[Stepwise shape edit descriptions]

=====

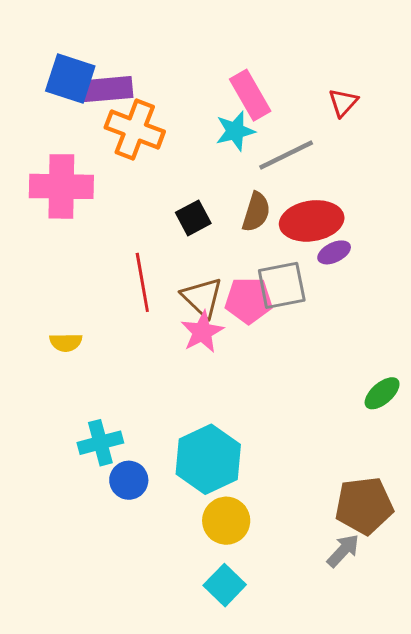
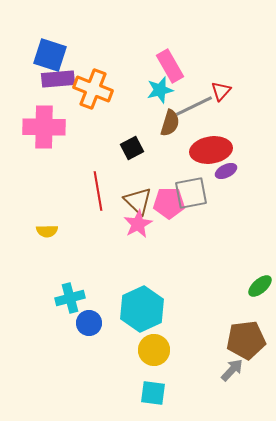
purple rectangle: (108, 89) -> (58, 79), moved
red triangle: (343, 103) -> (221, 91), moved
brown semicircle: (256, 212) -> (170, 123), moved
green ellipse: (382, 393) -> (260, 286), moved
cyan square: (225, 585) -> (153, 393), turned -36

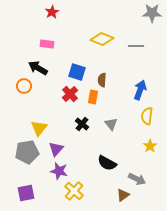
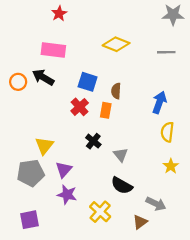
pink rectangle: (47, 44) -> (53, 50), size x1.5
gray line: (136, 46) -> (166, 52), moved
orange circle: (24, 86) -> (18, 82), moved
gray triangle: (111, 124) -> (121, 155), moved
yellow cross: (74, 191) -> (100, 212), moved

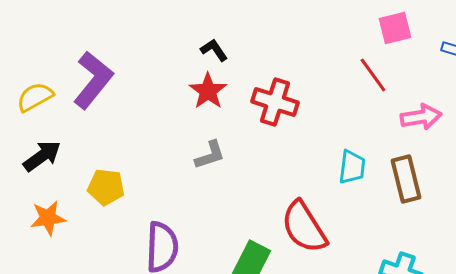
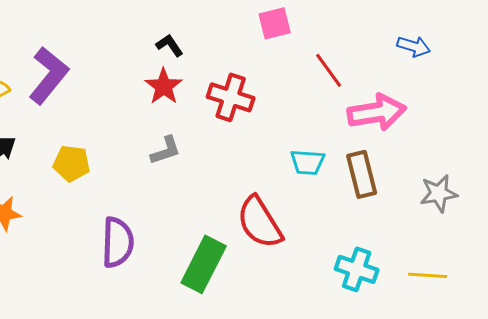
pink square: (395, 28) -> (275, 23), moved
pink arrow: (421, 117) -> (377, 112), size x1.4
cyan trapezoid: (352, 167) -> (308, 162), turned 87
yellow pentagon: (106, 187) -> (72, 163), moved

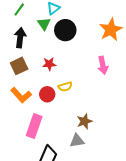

=====

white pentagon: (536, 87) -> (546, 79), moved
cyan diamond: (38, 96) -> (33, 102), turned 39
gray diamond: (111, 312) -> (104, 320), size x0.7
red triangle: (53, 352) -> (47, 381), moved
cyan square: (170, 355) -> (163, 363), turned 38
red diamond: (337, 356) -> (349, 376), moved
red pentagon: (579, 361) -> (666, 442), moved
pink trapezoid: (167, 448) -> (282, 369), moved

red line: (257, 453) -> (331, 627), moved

=====

**TASK DETAILS**
Looking at the data above, write out exactly the lines that start at the one containing "gray diamond: (111, 312)" and end at the one containing "red line: (257, 453) -> (331, 627), moved"; include both and nothing beyond.

**RESPONSE TO THIS EXERCISE**
gray diamond: (111, 312) -> (104, 320), size x0.7
red triangle: (53, 352) -> (47, 381), moved
cyan square: (170, 355) -> (163, 363), turned 38
red diamond: (337, 356) -> (349, 376), moved
red pentagon: (579, 361) -> (666, 442), moved
pink trapezoid: (167, 448) -> (282, 369), moved

red line: (257, 453) -> (331, 627), moved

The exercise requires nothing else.